[Coordinate-based change listings]
┌──

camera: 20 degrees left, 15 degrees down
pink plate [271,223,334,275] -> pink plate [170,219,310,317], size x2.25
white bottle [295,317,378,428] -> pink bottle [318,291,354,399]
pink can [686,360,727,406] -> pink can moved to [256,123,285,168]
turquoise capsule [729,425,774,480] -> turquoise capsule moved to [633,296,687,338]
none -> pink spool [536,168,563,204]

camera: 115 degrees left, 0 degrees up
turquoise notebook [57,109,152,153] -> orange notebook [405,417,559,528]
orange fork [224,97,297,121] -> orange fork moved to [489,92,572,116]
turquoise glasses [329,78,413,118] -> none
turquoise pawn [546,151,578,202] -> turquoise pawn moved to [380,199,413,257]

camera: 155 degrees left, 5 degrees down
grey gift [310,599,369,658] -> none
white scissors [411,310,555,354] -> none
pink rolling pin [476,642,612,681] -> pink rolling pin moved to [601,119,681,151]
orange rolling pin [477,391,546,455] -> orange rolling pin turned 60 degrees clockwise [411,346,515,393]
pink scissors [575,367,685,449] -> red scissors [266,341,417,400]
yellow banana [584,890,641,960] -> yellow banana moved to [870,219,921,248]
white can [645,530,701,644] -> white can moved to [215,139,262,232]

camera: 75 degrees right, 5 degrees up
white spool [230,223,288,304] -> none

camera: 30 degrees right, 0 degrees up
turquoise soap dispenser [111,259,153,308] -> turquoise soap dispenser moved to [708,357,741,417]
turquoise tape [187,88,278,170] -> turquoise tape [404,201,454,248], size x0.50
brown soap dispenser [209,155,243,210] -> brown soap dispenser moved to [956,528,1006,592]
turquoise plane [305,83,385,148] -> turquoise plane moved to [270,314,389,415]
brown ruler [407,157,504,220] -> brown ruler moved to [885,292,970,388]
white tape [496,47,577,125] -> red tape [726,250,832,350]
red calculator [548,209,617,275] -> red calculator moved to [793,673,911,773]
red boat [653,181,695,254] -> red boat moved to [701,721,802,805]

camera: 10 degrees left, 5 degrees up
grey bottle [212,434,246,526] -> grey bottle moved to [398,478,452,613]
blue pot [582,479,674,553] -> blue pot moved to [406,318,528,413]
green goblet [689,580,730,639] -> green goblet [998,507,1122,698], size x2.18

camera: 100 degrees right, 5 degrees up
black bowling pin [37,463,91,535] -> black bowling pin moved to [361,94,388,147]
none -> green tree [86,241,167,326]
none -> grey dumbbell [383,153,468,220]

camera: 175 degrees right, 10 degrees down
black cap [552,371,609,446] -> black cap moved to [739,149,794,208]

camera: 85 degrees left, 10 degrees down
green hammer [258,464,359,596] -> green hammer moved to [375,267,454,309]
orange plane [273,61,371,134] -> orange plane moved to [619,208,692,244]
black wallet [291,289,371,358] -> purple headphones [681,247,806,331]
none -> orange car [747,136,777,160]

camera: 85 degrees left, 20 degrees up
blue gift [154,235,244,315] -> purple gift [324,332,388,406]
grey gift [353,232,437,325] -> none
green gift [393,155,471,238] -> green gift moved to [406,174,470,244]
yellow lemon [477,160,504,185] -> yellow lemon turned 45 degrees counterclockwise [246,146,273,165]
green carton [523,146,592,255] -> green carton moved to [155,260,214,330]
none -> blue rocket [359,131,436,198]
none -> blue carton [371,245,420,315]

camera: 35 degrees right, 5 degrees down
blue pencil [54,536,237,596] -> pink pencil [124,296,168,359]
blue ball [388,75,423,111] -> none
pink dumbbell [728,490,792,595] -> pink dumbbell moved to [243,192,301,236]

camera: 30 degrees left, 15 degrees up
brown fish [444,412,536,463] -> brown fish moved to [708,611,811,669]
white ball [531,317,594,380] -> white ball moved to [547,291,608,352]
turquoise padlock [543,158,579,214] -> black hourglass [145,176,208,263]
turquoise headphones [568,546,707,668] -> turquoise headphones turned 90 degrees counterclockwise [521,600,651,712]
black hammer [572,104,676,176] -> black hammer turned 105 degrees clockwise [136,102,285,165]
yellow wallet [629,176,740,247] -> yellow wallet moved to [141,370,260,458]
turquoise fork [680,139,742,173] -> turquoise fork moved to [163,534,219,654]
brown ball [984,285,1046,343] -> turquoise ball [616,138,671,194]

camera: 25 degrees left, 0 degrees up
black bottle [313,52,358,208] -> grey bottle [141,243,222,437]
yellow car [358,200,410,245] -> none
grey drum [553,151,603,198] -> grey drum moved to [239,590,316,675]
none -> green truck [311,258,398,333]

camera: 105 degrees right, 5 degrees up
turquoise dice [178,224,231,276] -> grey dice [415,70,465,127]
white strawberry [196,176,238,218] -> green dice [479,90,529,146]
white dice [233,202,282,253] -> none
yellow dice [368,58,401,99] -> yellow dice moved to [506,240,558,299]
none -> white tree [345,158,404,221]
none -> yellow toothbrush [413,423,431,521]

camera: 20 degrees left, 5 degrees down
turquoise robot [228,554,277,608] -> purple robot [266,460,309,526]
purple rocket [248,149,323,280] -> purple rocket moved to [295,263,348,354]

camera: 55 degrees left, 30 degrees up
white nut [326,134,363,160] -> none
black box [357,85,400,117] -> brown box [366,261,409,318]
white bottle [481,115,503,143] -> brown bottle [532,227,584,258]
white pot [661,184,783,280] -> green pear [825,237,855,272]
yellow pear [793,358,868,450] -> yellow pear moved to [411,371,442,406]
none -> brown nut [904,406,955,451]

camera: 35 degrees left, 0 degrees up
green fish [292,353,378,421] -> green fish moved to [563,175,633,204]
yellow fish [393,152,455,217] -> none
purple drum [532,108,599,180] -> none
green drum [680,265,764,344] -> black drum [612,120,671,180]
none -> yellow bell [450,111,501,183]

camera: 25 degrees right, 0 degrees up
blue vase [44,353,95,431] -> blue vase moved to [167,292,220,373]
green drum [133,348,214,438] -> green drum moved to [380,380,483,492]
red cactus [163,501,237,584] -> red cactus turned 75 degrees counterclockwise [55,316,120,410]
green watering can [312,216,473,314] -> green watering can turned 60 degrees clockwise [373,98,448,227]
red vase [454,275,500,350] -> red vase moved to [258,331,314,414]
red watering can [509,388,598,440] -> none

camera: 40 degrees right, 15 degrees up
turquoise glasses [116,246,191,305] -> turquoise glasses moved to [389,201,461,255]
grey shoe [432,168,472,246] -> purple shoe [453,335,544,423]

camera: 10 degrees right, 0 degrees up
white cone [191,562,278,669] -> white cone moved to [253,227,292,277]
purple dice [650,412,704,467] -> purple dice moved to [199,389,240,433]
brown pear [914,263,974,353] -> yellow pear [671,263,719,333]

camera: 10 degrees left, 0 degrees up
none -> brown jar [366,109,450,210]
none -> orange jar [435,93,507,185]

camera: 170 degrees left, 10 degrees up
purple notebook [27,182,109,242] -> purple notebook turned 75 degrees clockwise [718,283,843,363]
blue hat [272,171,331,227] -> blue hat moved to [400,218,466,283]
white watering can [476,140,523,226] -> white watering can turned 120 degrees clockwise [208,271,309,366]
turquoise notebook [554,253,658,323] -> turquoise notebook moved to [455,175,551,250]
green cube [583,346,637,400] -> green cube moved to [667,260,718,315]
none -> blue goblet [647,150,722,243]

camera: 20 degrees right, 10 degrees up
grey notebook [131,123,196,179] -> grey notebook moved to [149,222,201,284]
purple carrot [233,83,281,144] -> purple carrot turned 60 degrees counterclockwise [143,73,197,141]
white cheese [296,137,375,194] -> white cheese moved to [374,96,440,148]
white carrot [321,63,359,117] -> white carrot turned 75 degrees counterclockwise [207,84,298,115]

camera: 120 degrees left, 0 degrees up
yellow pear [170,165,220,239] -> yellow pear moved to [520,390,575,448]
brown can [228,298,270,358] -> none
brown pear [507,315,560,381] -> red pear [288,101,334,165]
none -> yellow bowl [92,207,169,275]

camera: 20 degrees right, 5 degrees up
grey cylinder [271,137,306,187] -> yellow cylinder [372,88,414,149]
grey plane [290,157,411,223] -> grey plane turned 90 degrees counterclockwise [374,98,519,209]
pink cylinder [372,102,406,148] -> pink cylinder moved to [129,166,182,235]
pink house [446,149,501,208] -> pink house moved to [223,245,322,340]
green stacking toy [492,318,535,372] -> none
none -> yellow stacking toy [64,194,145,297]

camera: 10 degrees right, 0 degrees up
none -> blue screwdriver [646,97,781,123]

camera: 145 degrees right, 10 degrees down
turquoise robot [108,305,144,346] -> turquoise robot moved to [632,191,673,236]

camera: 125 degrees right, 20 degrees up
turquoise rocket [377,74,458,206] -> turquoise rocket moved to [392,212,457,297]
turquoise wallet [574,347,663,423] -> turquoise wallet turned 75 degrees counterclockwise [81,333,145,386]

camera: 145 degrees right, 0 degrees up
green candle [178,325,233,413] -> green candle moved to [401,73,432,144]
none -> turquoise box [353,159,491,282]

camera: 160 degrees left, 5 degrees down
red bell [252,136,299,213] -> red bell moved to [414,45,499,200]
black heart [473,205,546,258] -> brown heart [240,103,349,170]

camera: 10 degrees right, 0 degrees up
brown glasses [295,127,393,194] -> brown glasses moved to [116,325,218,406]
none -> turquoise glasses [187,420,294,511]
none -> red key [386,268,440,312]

└──

** Task prompt **
Copy out each line of the entries above that holds "watering".

** Solution to this problem **
green watering can [312,216,473,314] -> green watering can turned 60 degrees clockwise [373,98,448,227]
red watering can [509,388,598,440] -> none
white watering can [476,140,523,226] -> white watering can turned 120 degrees clockwise [208,271,309,366]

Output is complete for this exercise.